● WHAT THE TASK REQUIRES:
Without the images, output each record below as it stands.

● RECORDED DATA:
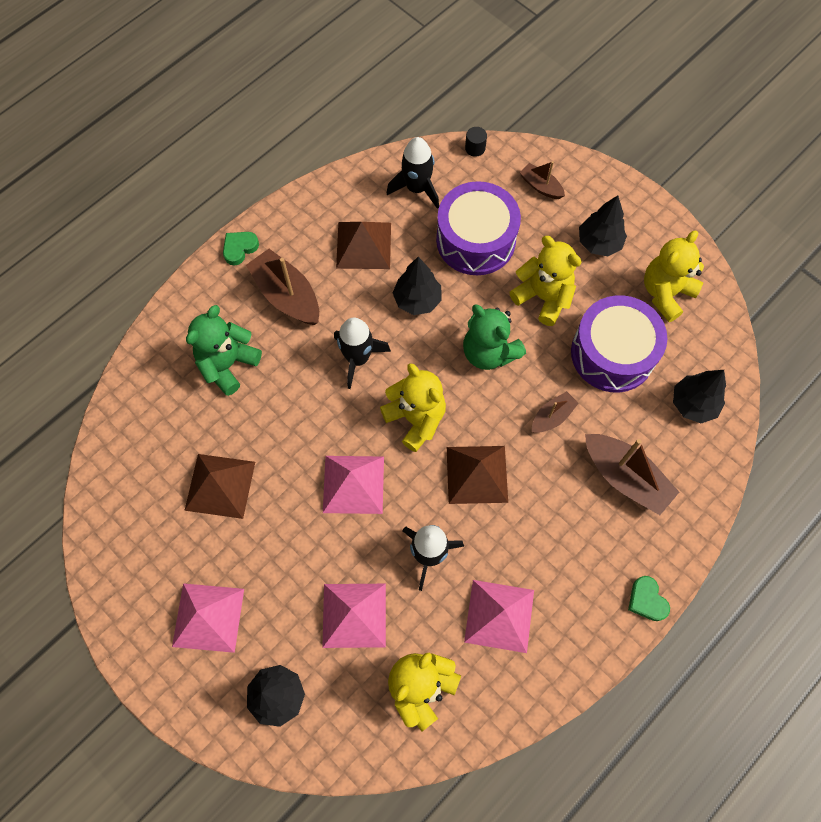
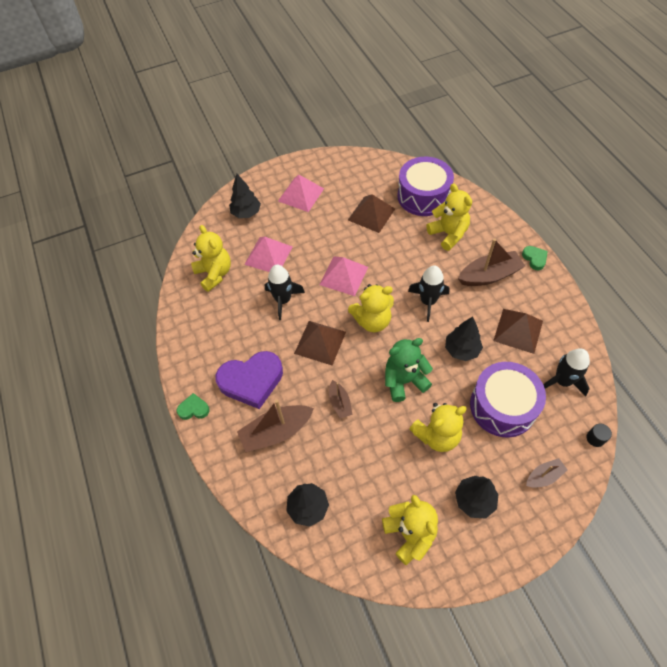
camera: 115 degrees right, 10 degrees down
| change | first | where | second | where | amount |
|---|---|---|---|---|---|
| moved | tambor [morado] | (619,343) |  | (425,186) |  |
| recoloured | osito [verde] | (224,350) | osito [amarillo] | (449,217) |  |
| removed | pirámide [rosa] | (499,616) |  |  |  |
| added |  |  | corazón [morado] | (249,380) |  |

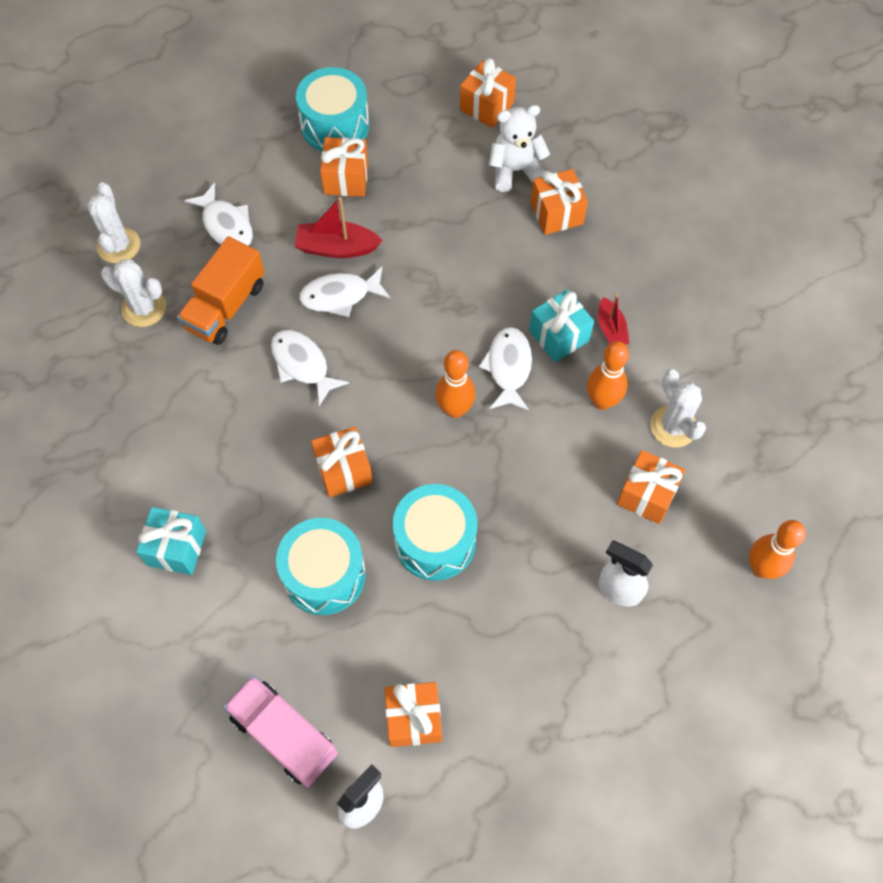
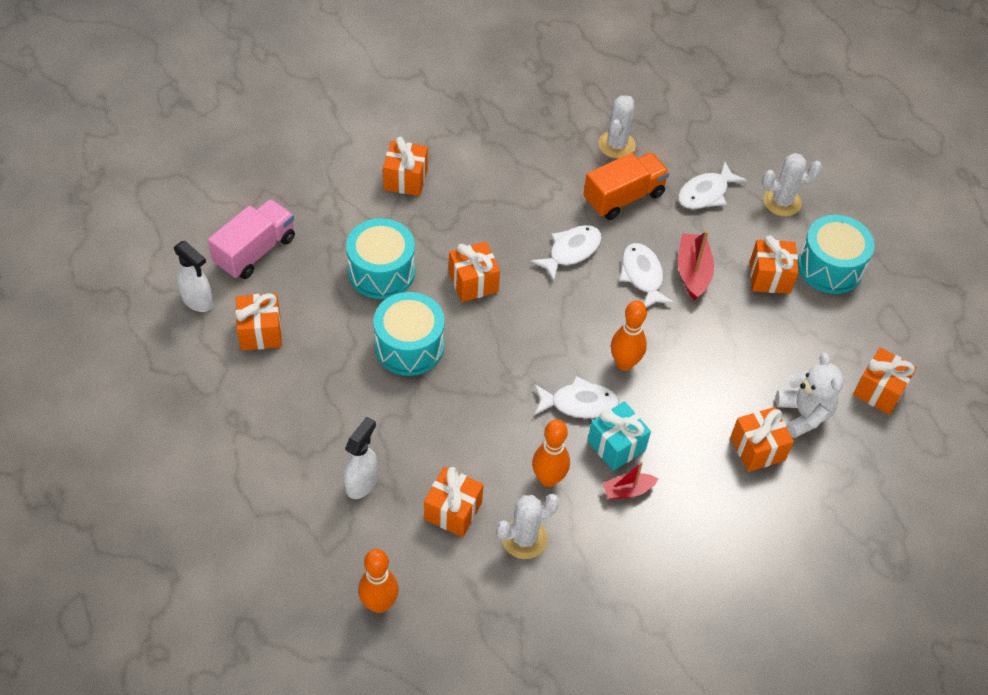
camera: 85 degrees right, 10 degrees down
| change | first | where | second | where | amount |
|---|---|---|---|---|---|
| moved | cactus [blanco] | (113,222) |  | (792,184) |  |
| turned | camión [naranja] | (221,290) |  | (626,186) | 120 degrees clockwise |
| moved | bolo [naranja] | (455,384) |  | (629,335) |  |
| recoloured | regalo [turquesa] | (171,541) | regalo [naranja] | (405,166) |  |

● OUTPUT:
camera: 115 degrees right, 10 degrees down
| change | first | where | second | where | amount |
|---|---|---|---|---|---|
| moved | tambor [morado] | (619,343) |  | (425,186) |  |
| recoloured | osito [verde] | (224,350) | osito [amarillo] | (449,217) |  |
| removed | pirámide [rosa] | (499,616) |  |  |  |
| added |  |  | corazón [morado] | (249,380) |  |

camera: 85 degrees right, 10 degrees down
| change | first | where | second | where | amount |
|---|---|---|---|---|---|
| moved | cactus [blanco] | (113,222) |  | (792,184) |  |
| turned | camión [naranja] | (221,290) |  | (626,186) | 120 degrees clockwise |
| moved | bolo [naranja] | (455,384) |  | (629,335) |  |
| recoloured | regalo [turquesa] | (171,541) | regalo [naranja] | (405,166) |  |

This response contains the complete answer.